*** Opening DATASET EXTRACT ***

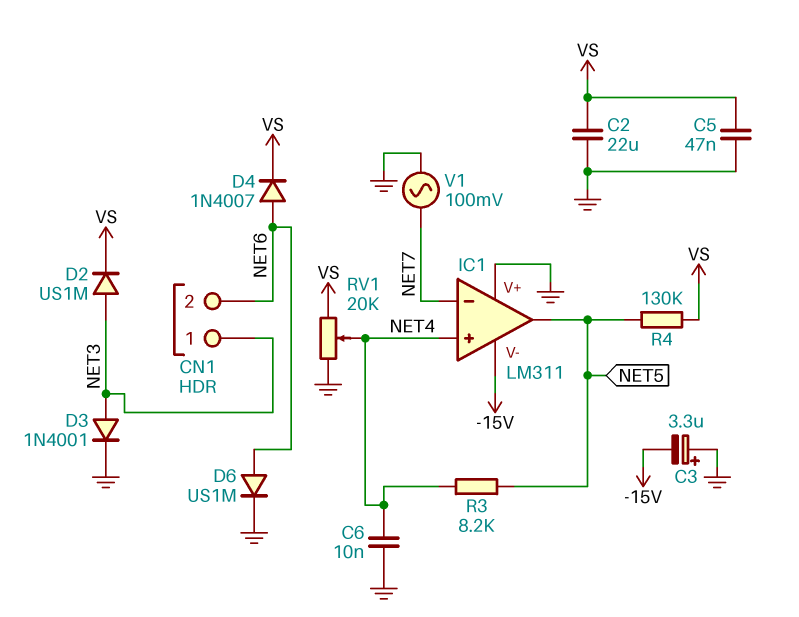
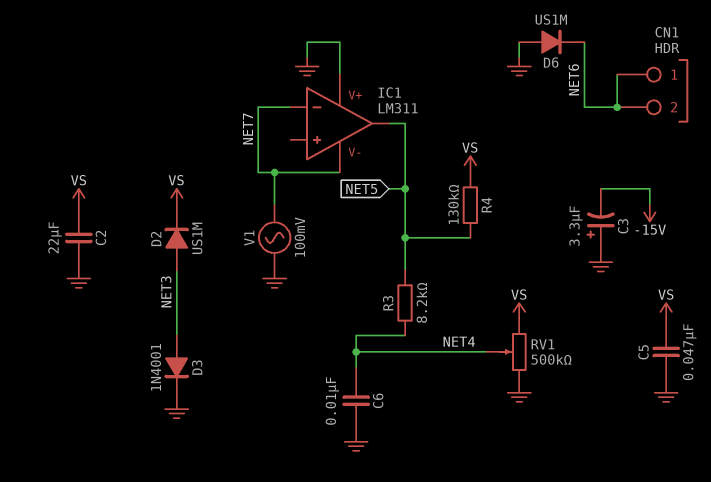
CN1 pin 1: NET3 -> NET6
D4: diode 1N4007 (A NET6, K VS) -> none
D6: diode US1M (A NET6, K GND) -> diode US1M (A GND, K NET6)
IC1 pin V-: -15V -> NET7
IC1 pin in+: NET4 -> none
RV1: 20k (GND, VS, wiper NET4) -> 500k (GND, VS, wiper NET4)

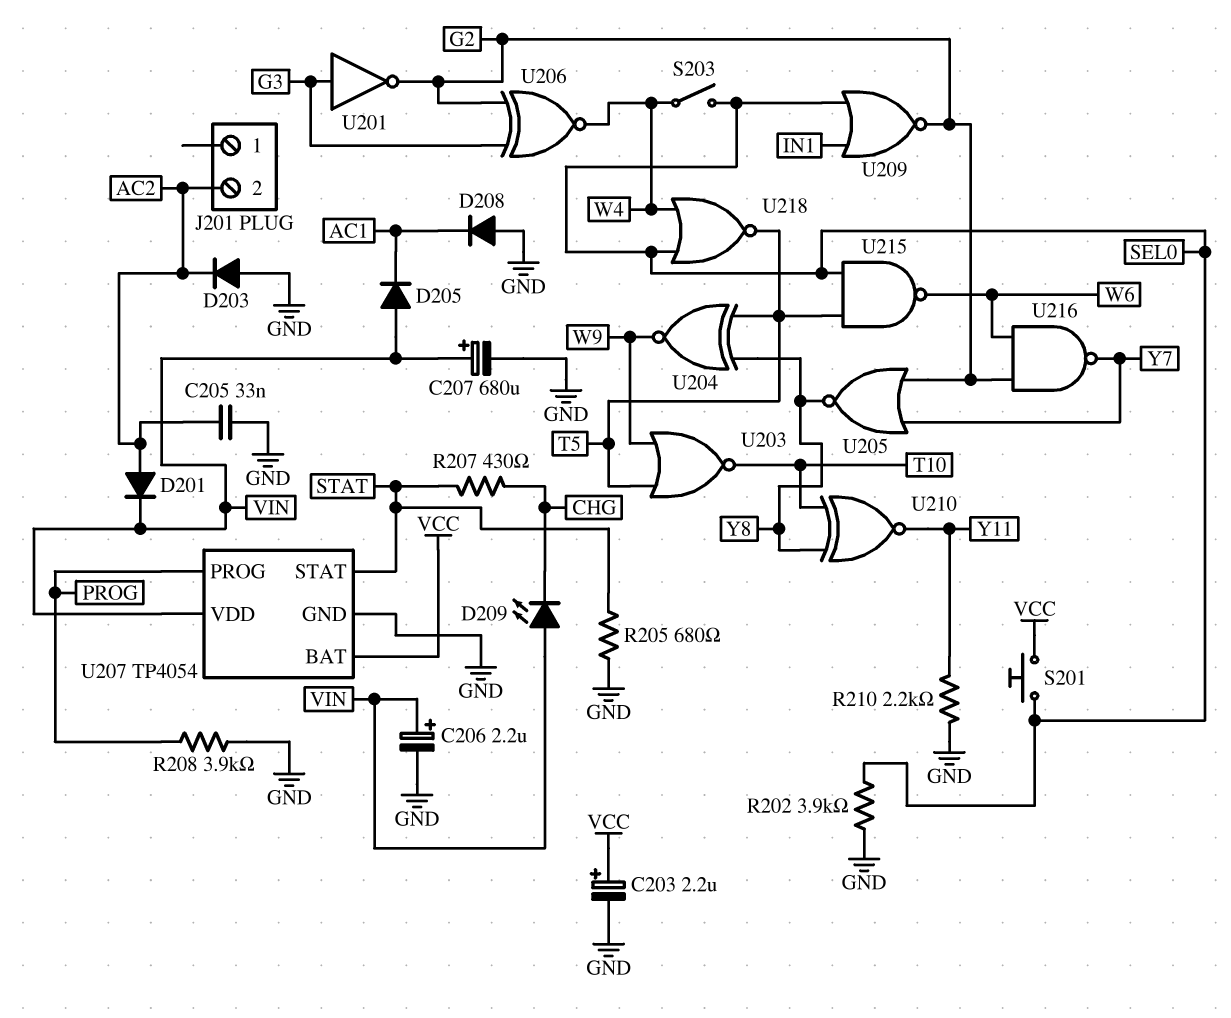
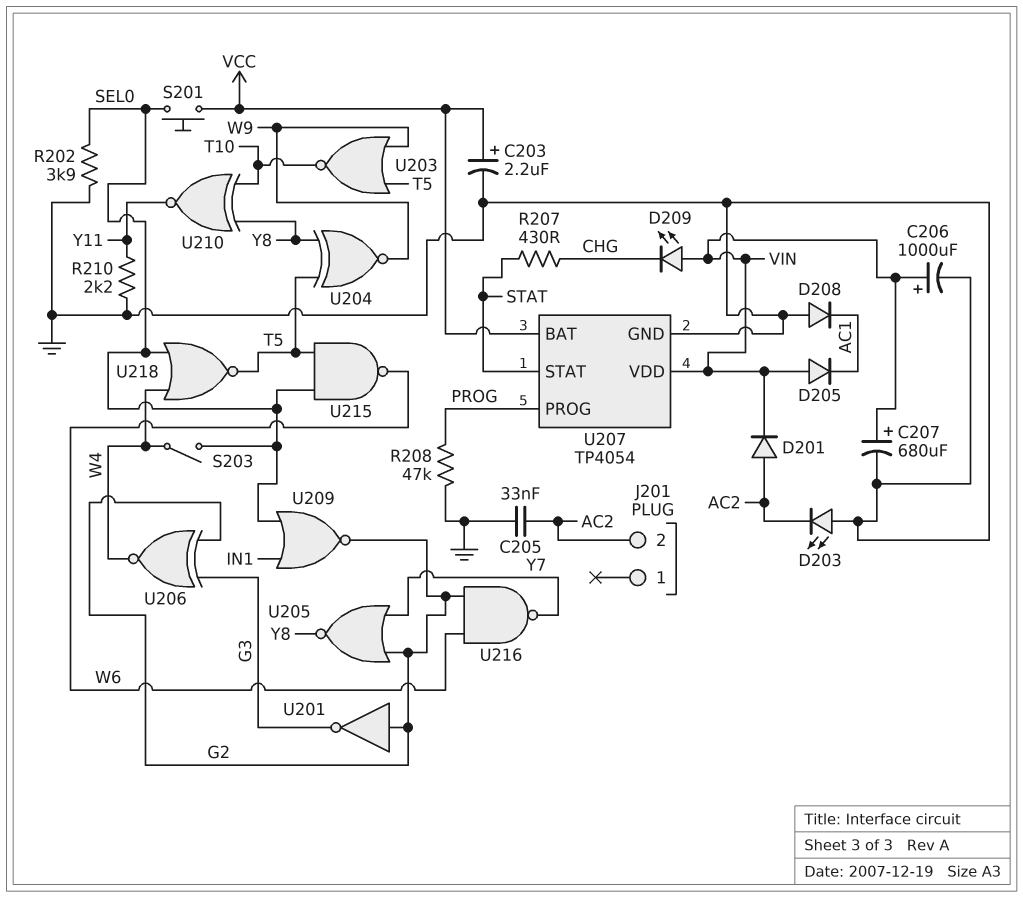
C206: 2.2uF (plus VIN, minus GND) -> 1000uF (plus VIN, minus GND)
D203: diode (A GND, K AC2) -> LED (A GND, K AC2)
R205: 680 (GND, STAT) -> none
R208: 3.9k (GND, PROG) -> 47k (GND, PROG)
U201: NOT (in G3, out G2) -> NOT (in G2, out G3)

*** Closing DATASET EXTRACT ***

Your answer must be a verbatim copy of the entries above, with no images included.

> _COMPLETED EXERCISE_:
CN1 pin 1: NET3 -> NET6
D4: diode 1N4007 (A NET6, K VS) -> none
D6: diode US1M (A NET6, K GND) -> diode US1M (A GND, K NET6)
IC1 pin V-: -15V -> NET7
IC1 pin in+: NET4 -> none
RV1: 20k (GND, VS, wiper NET4) -> 500k (GND, VS, wiper NET4)

C206: 2.2uF (plus VIN, minus GND) -> 1000uF (plus VIN, minus GND)
D203: diode (A GND, K AC2) -> LED (A GND, K AC2)
R205: 680 (GND, STAT) -> none
R208: 3.9k (GND, PROG) -> 47k (GND, PROG)
U201: NOT (in G3, out G2) -> NOT (in G2, out G3)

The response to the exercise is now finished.